------ Records shown

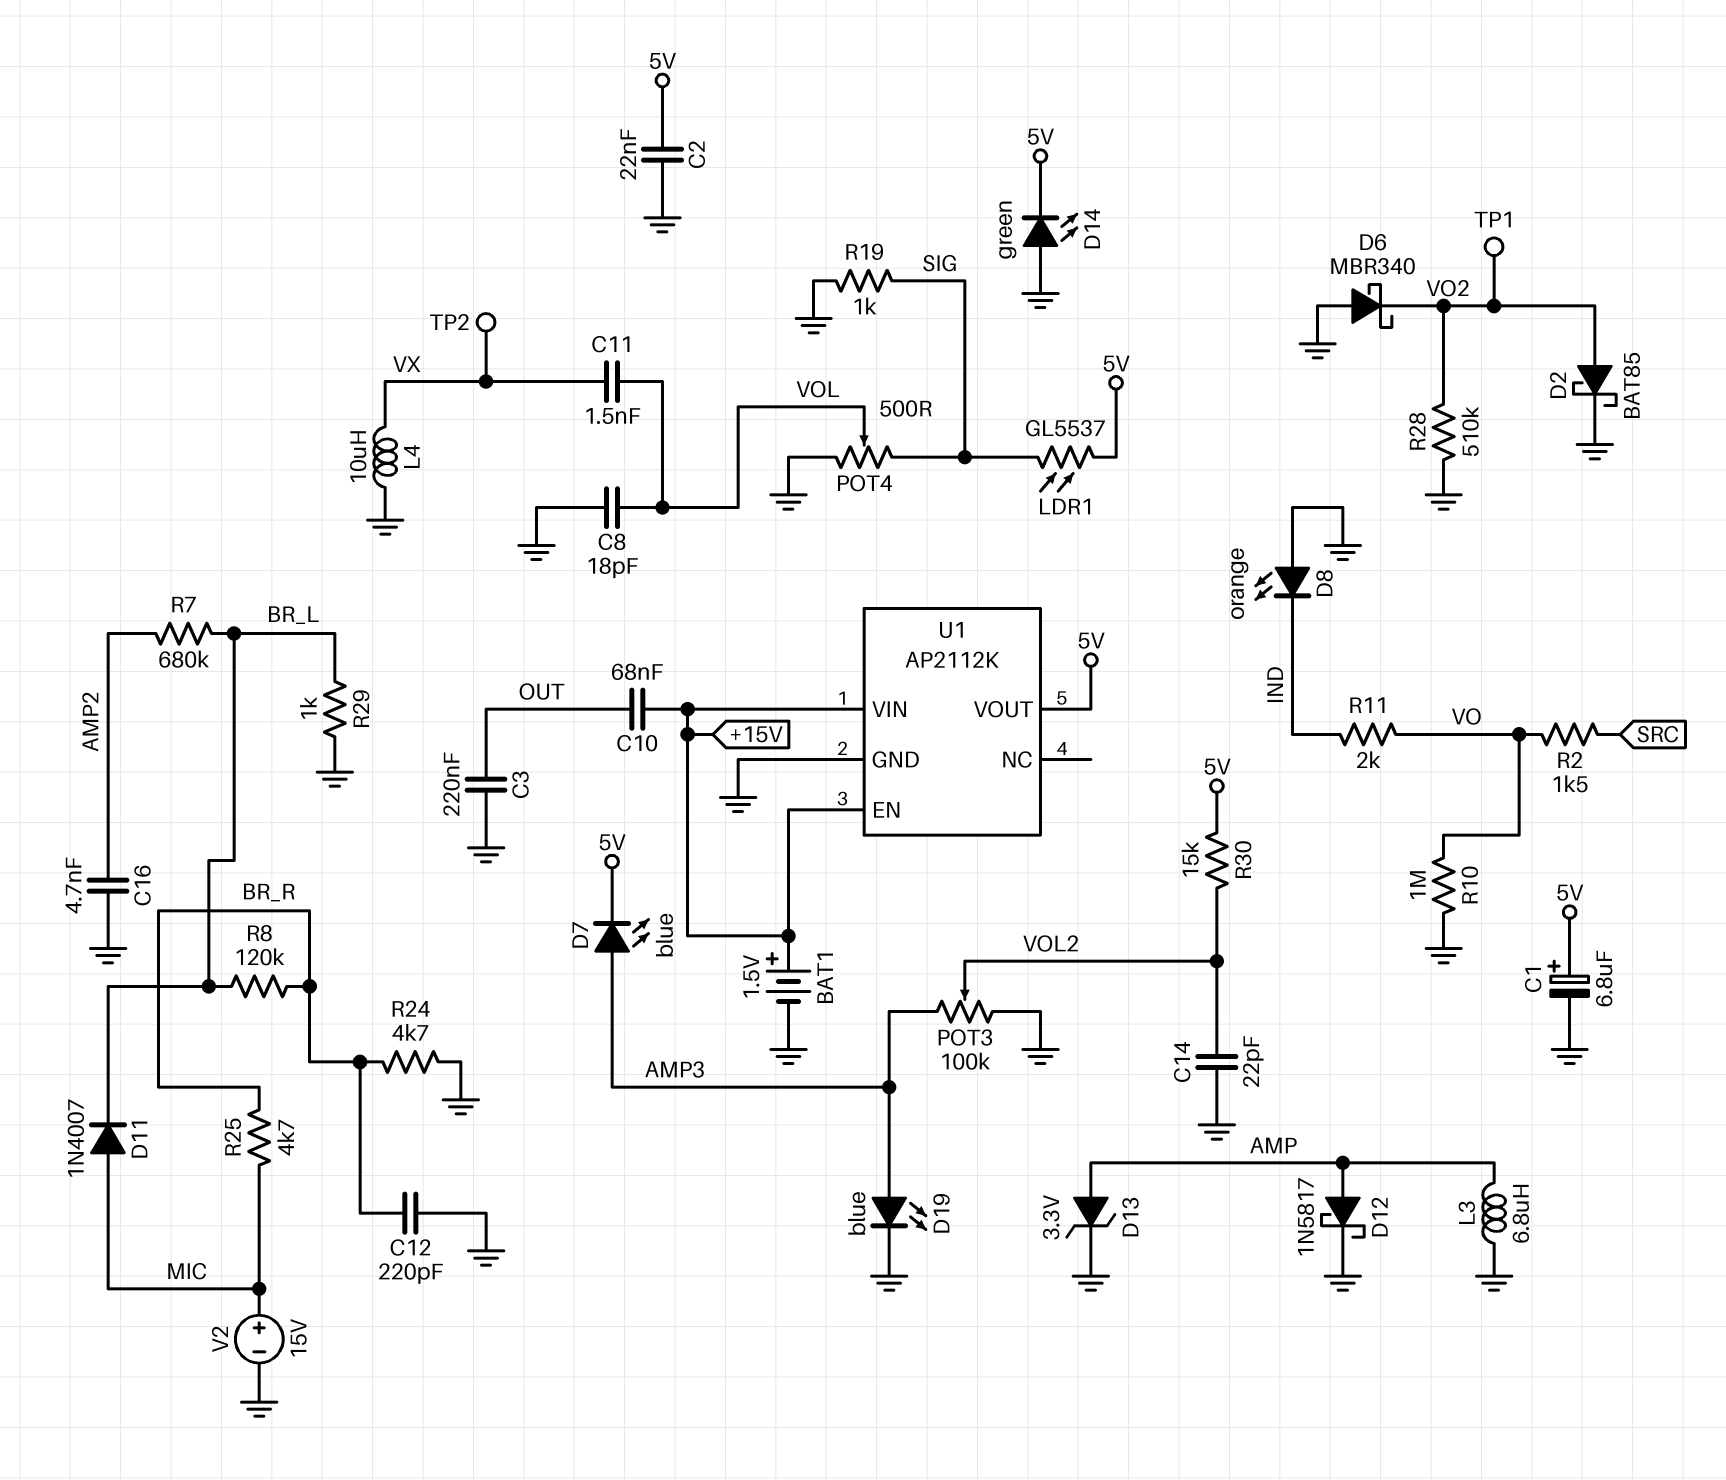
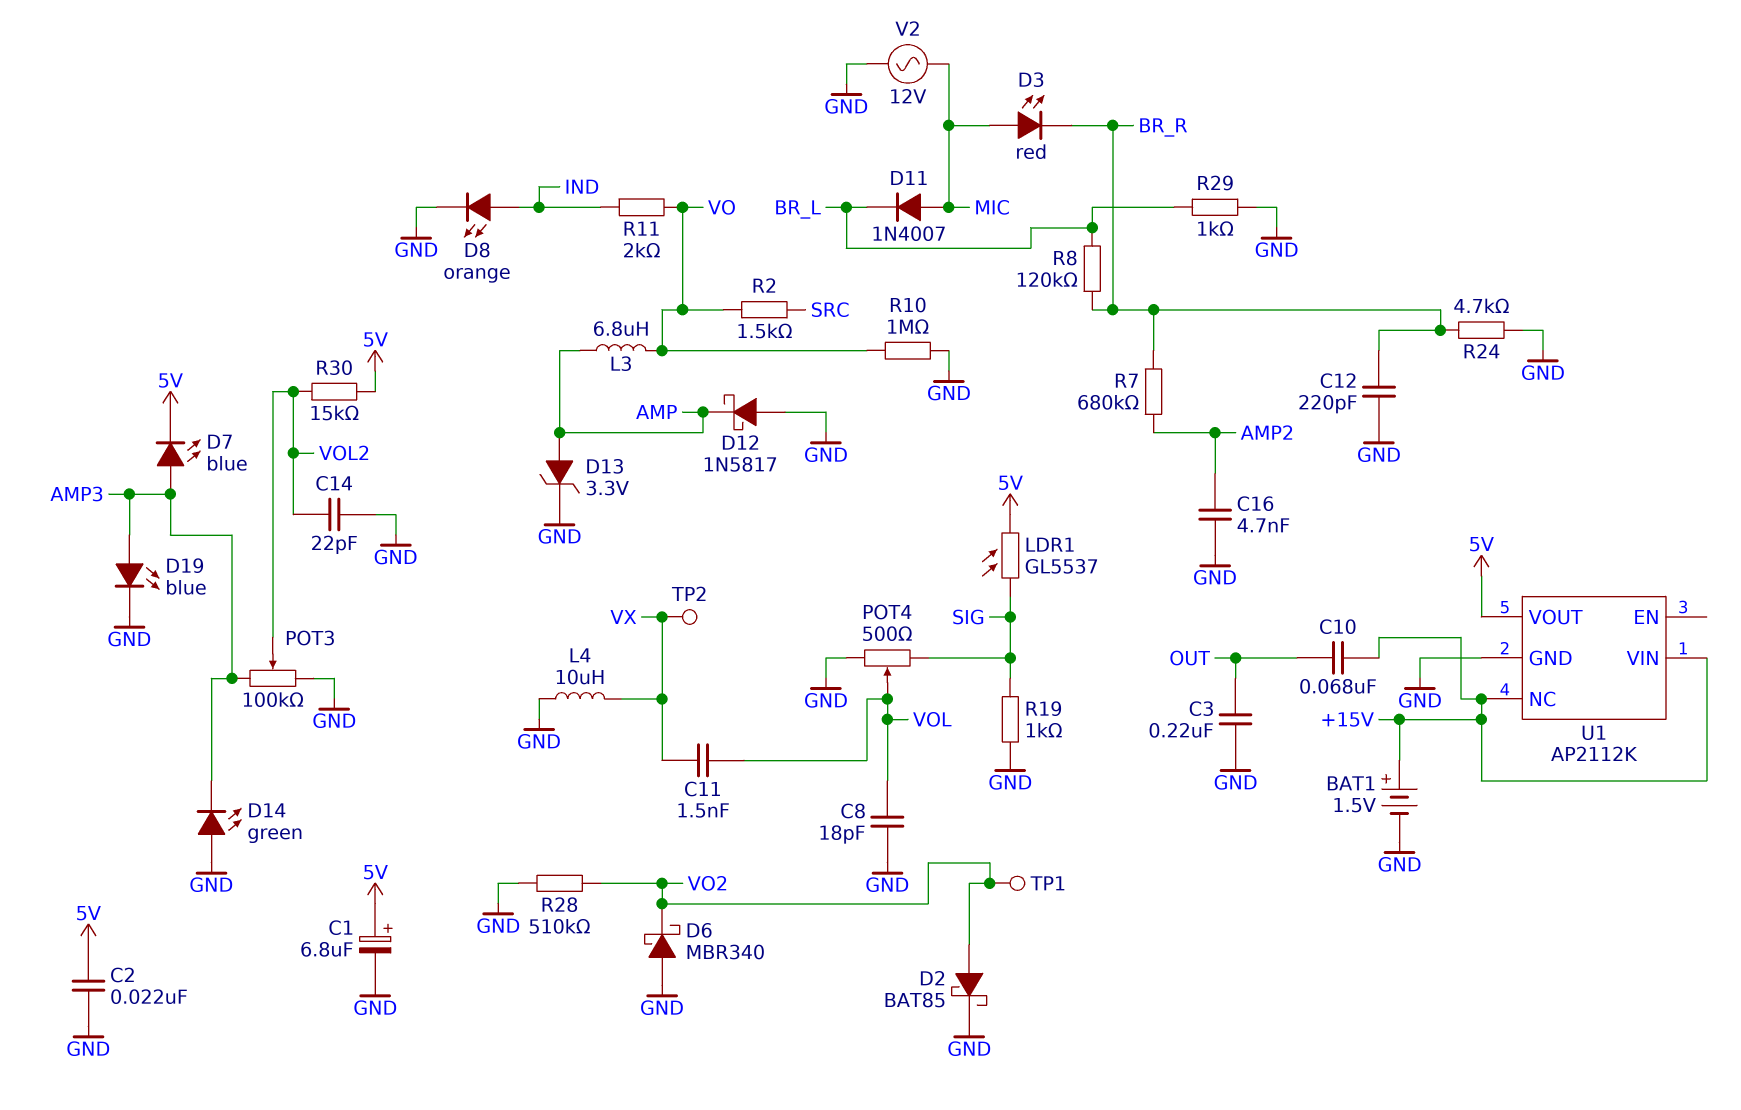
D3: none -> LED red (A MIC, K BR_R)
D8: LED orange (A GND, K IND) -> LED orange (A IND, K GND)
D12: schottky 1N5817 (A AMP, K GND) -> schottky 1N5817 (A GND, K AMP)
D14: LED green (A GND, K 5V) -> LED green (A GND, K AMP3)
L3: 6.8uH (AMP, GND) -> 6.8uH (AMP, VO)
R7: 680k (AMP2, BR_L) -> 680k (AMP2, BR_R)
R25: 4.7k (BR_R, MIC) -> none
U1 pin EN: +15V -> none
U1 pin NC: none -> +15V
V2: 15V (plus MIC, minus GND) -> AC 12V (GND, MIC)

------------

#### Assignment
Your answer should consist of every line from the entries that holds "none".

#### Response area
D3: none -> LED red (A MIC, K BR_R)
R25: 4.7k (BR_R, MIC) -> none
U1 pin EN: +15V -> none
U1 pin NC: none -> +15V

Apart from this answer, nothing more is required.